*WHAT IS NEEDED*:
Reproduce word for word, from the entries below, the line with "removed | banana", the line with "wallet (bright yellow)", and every line between them, and nothing more.

Object matching data
····················

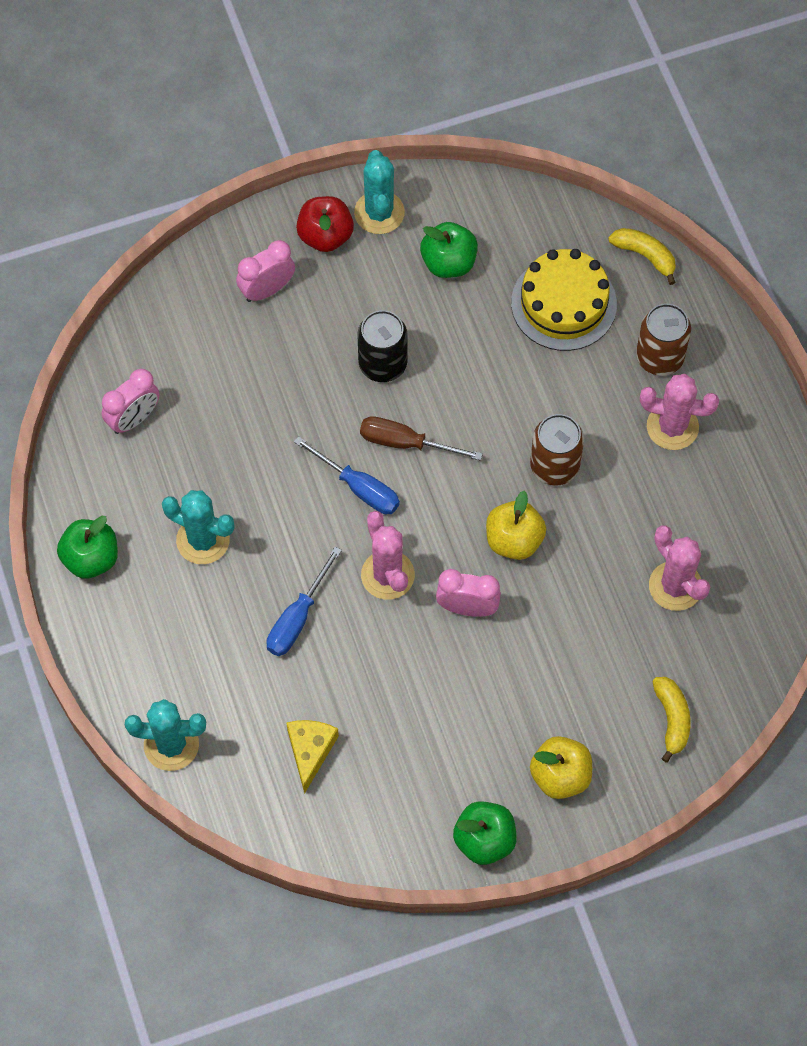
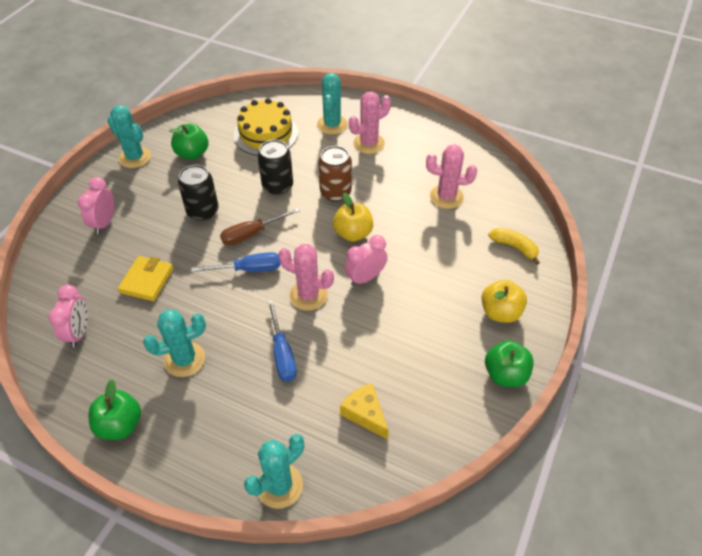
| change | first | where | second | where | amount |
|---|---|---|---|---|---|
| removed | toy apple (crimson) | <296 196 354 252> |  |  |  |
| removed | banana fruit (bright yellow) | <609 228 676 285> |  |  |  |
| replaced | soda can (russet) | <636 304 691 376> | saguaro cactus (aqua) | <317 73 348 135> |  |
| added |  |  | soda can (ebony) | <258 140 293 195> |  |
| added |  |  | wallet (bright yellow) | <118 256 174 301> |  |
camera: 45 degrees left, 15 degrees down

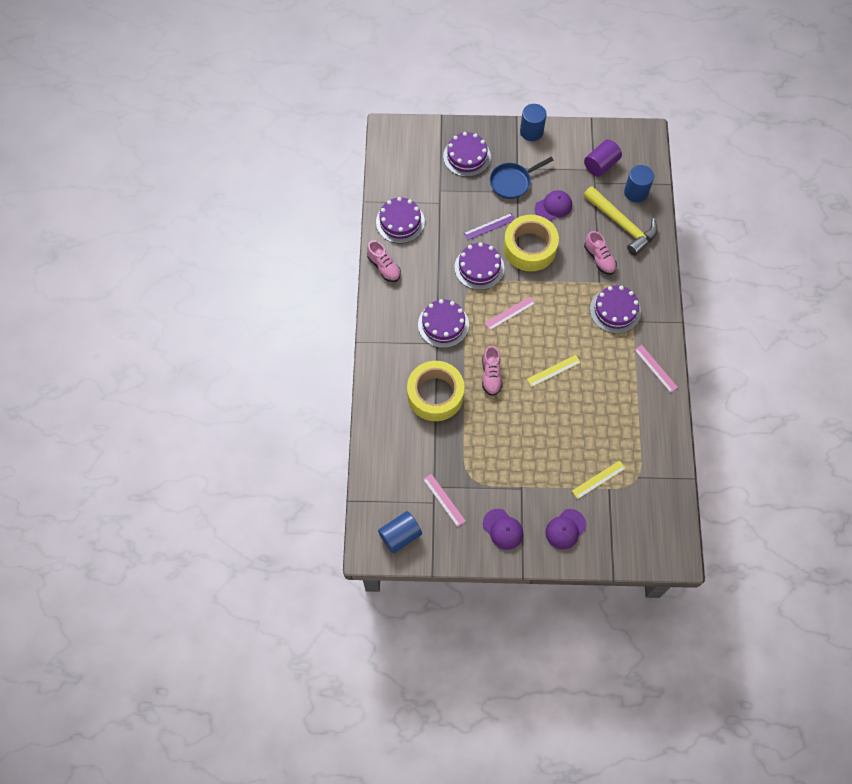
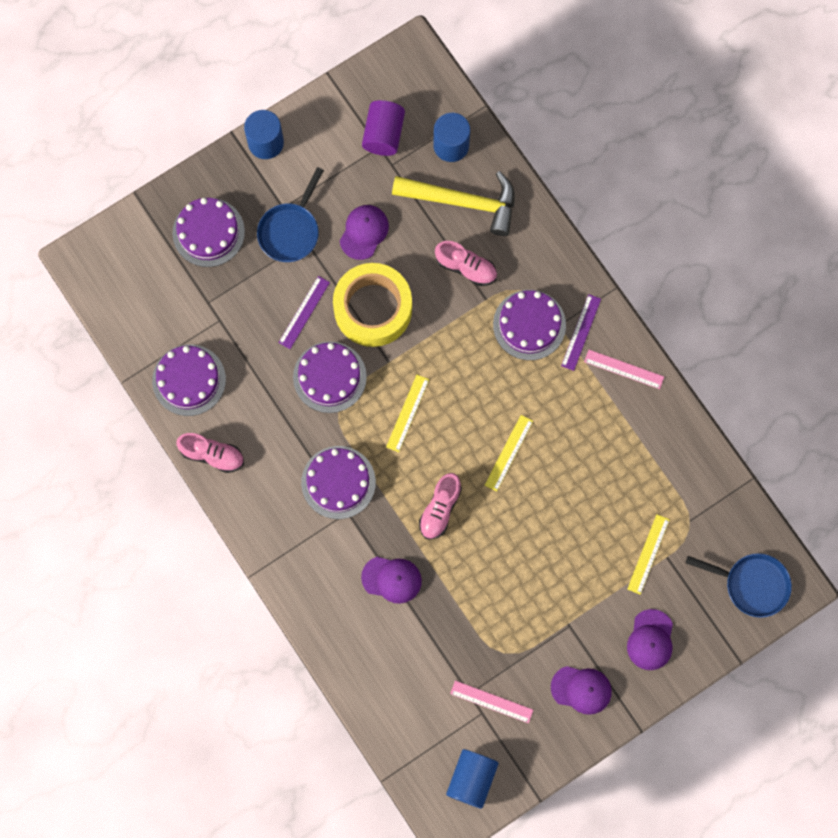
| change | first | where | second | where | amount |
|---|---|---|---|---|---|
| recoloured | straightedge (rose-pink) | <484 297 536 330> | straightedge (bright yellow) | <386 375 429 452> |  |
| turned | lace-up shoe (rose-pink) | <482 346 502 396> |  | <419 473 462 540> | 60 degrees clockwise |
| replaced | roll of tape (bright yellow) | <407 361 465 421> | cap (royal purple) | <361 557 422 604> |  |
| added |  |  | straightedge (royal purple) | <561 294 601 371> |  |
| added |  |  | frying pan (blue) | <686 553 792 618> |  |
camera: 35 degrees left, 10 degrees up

····················

*REPLY TO THE TASK*:
| removed | banana fruit (bright yellow) | <609 228 676 285> |  |  |  |
| replaced | soda can (russet) | <636 304 691 376> | saguaro cactus (aqua) | <317 73 348 135> |  |
| added |  |  | soda can (ebony) | <258 140 293 195> |  |
| added |  |  | wallet (bright yellow) | <118 256 174 301> |  |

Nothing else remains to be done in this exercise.